*Your instructions:*
Whenever the string "none" turns up in a line below, that line should be copied.

*Data:*

↓

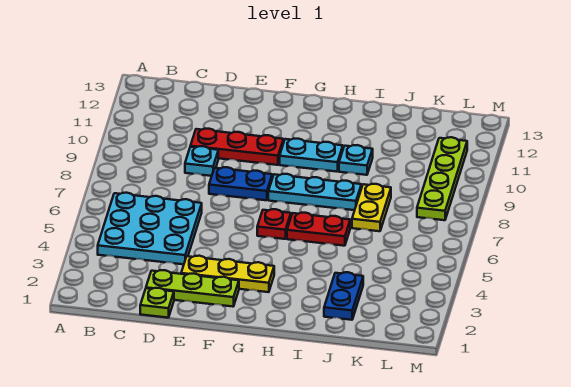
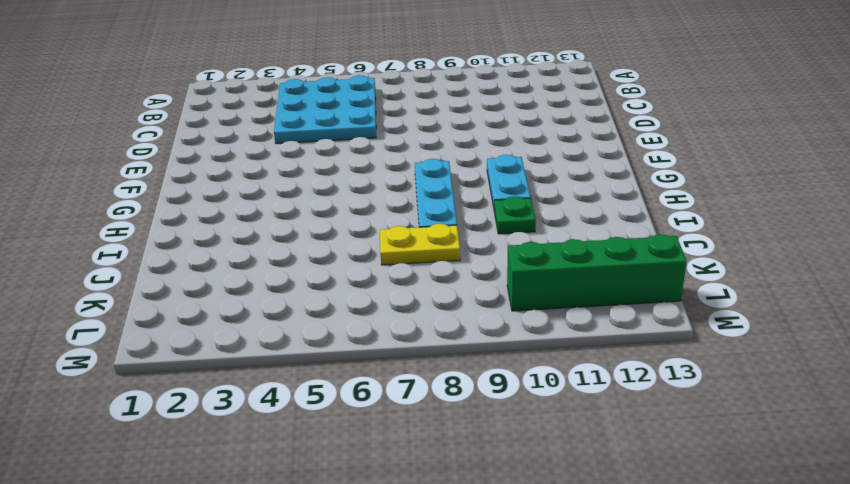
green 1x1 plate [494,196,536,234] -> cyan 1x1 plate [339,145,373,175]
green 1x4 brick [507,234,687,311] -> lime 1x4 plate [417,137,467,220]
none -> lime 1x1 plate [140,288,174,318]
none -> lime 1x3 plate [146,270,239,307]
none -> cyan 1x1 plate [185,146,218,176]

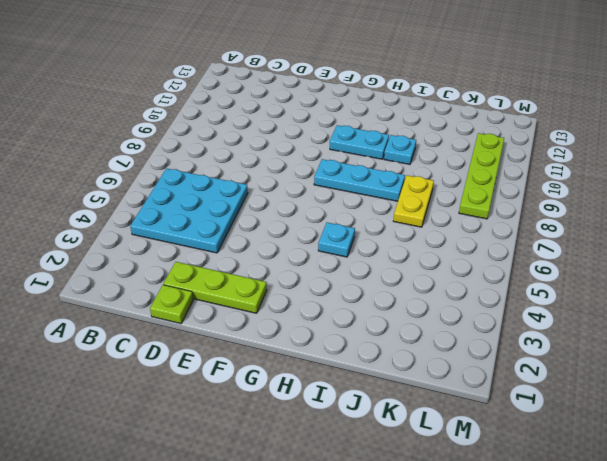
cyan 1x1 plate [318,223,355,257] -> cyan 1x1 plate moved to [185,146,218,176]
none -> red 1x3 plate [190,129,283,165]
none -> yellow 1x3 plate [181,256,274,292]
none -> blue 1x2 plate [209,167,272,200]

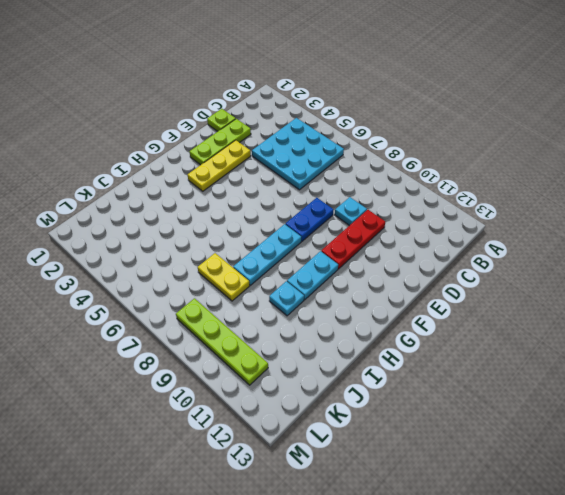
none -> red 1x1 plate [257,209,291,239]
none -> red 1x2 plate [287,213,350,246]
none -> blue 1x2 plate [324,272,363,320]

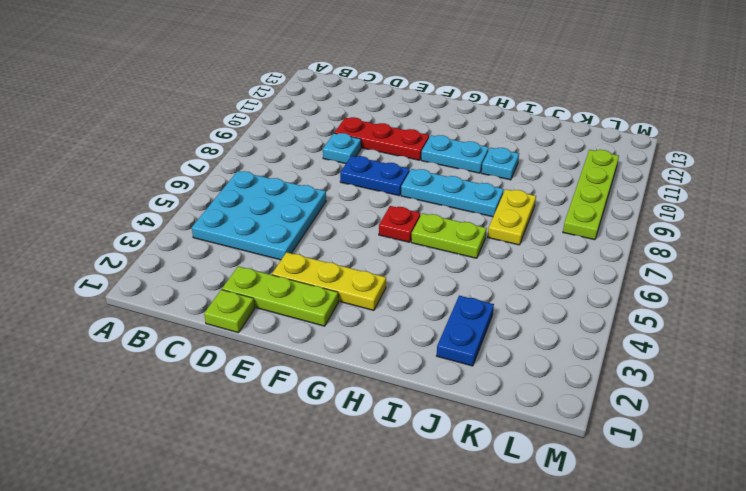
lime 1x2 plate [411,213,487,258] -> red 1x2 plate [287,213,350,246]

↑

*Output for this exercise:*
none -> lime 1x1 plate [140,288,174,318]
none -> lime 1x3 plate [146,270,239,307]
none -> cyan 1x1 plate [185,146,218,176]
none -> red 1x3 plate [190,129,283,165]
none -> yellow 1x3 plate [181,256,274,292]
none -> blue 1x2 plate [209,167,272,200]
none -> red 1x1 plate [257,209,291,239]
none -> red 1x2 plate [287,213,350,246]
none -> blue 1x2 plate [324,272,363,320]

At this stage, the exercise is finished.